== WHAT IS BEING ASKED ==
The result should be the lines from the one holding "black line: (17, 74) -> (25, 122), moved" to the end of the records below, repeated exactly. No pictures.

Start of INFORMATION SUPPLIED

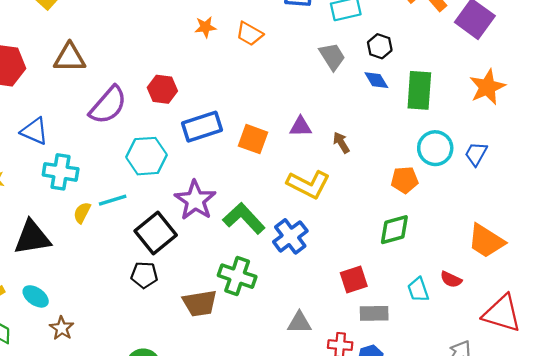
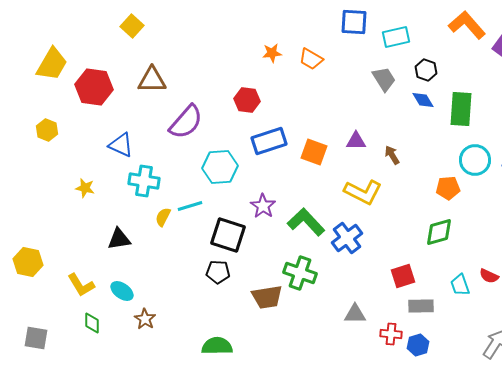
red hexagon: (162, 89) -> (247, 100), moved
purple star: (195, 200) -> (263, 206), size x0.7
black square: (156, 233) -> (228, 235), turned -33
black triangle: (32, 238) -> (119, 239), size x0.7

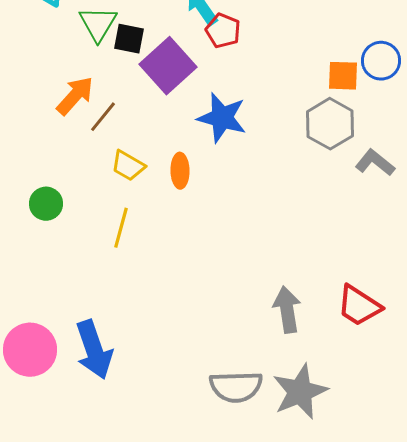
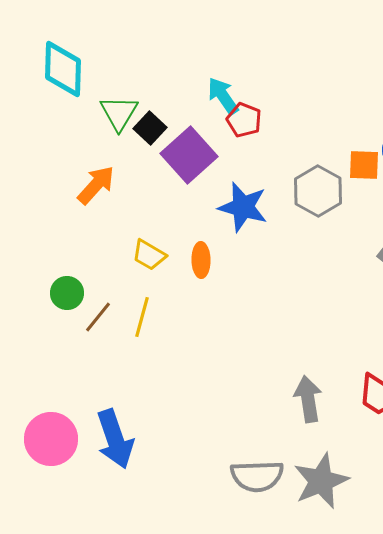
black square: (129, 39) -> (150, 128), turned 32
brown line: (103, 117) -> (98, 317), moved
gray hexagon: (330, 124) -> (318, 191), moved

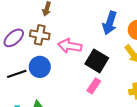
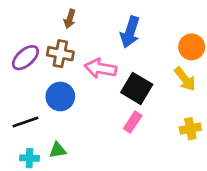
blue arrow: (110, 23) -> (130, 32), moved
black line: (17, 74) -> (25, 122), moved

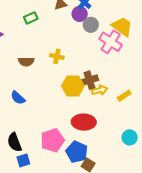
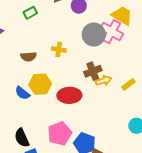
gray circle: (91, 25) -> (94, 35), moved, size x1.5
yellow hexagon: (73, 86) -> (40, 84), moved
red ellipse: (84, 122) -> (69, 95), moved

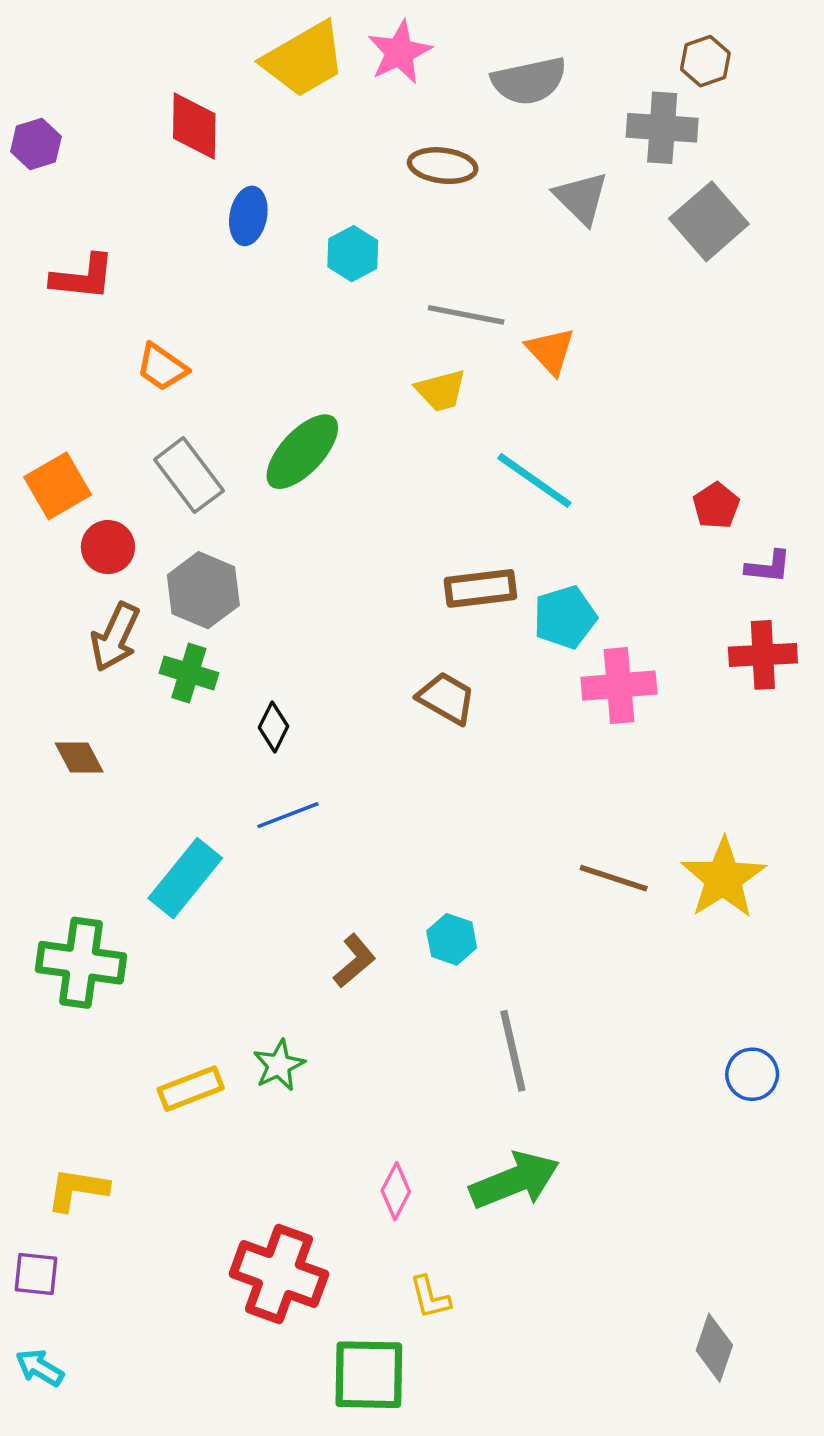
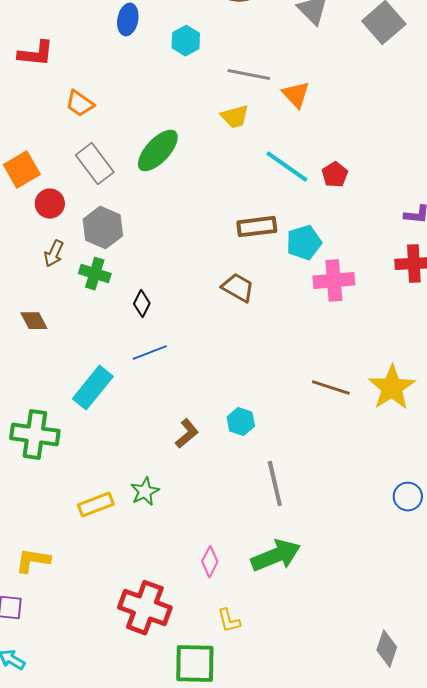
red pentagon: (716, 506) -> (335, 175), moved
brown arrow: (115, 637) -> (54, 254), size x0.7

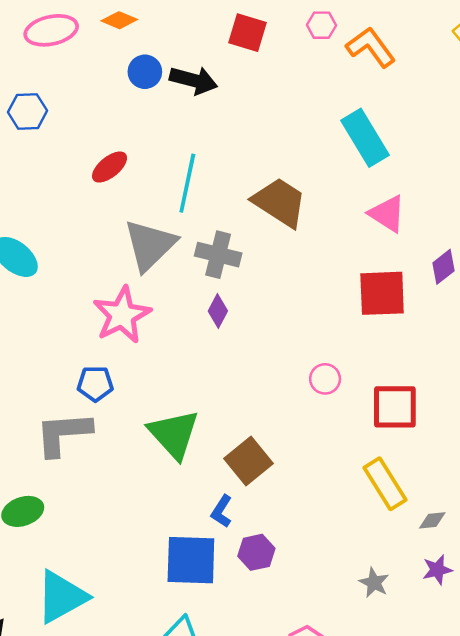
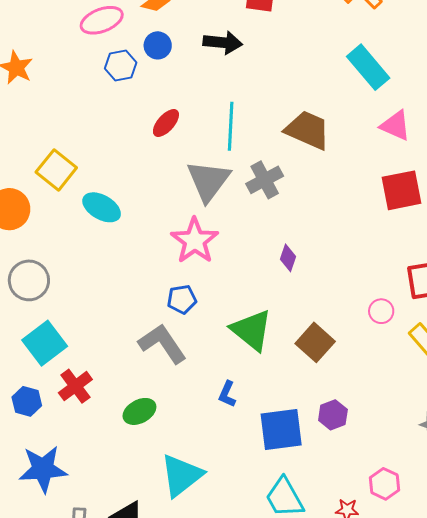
blue circle: (145, 72) -> (158, 45), moved
blue hexagon: (28, 111) -> (121, 65), moved
gray cross: (218, 255) -> (265, 180), turned -33
purple diamond: (218, 311) -> (288, 258), moved
pink circle: (325, 379) -> (381, 311), moved
gray L-shape: (63, 434) -> (162, 344), turned 69
blue L-shape: (222, 511) -> (227, 394), moved

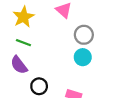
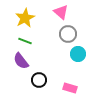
gray circle: (84, 35) -> (68, 34), moved

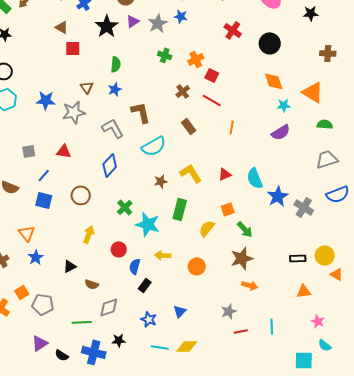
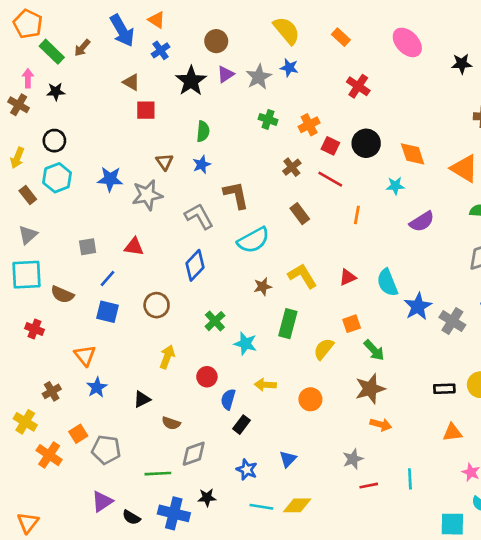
black circle: (270, 43) -> (366, 143), moved
cyan star: (284, 105) -> (395, 186), moved
cyan star: (148, 224) -> (245, 344), size x0.7

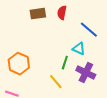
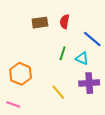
green line: (65, 63) -> (63, 53), moved
purple cross: (86, 73) -> (89, 83), turned -30

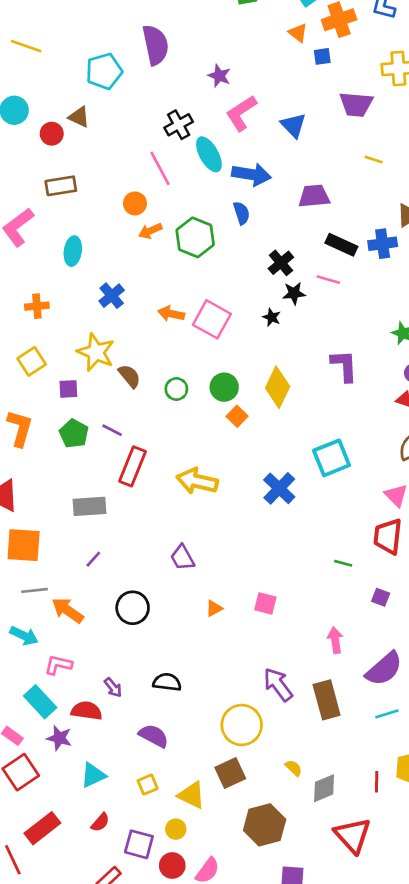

End of INFORMATION SUPPLIED

== EXERCISE RESULT ==
black line: (17, 74) -> (25, 122), moved

gray circle: (91, 25) -> (94, 35), moved, size x1.5
yellow hexagon: (73, 86) -> (40, 84), moved
red ellipse: (84, 122) -> (69, 95), moved

red pentagon: (716, 506) -> (335, 175), moved
brown arrow: (115, 637) -> (54, 254), size x0.7

blue circle: (145, 72) -> (158, 45), moved
blue hexagon: (28, 111) -> (121, 65), moved
gray cross: (218, 255) -> (265, 180), turned -33
purple diamond: (218, 311) -> (288, 258), moved
pink circle: (325, 379) -> (381, 311), moved
gray L-shape: (63, 434) -> (162, 344), turned 69
blue L-shape: (222, 511) -> (227, 394), moved

gray circle: (84, 35) -> (68, 34), moved

black circle: (270, 43) -> (366, 143), moved
cyan star: (284, 105) -> (395, 186), moved
cyan star: (148, 224) -> (245, 344), size x0.7

green line: (65, 63) -> (63, 53), moved
purple cross: (86, 73) -> (89, 83), turned -30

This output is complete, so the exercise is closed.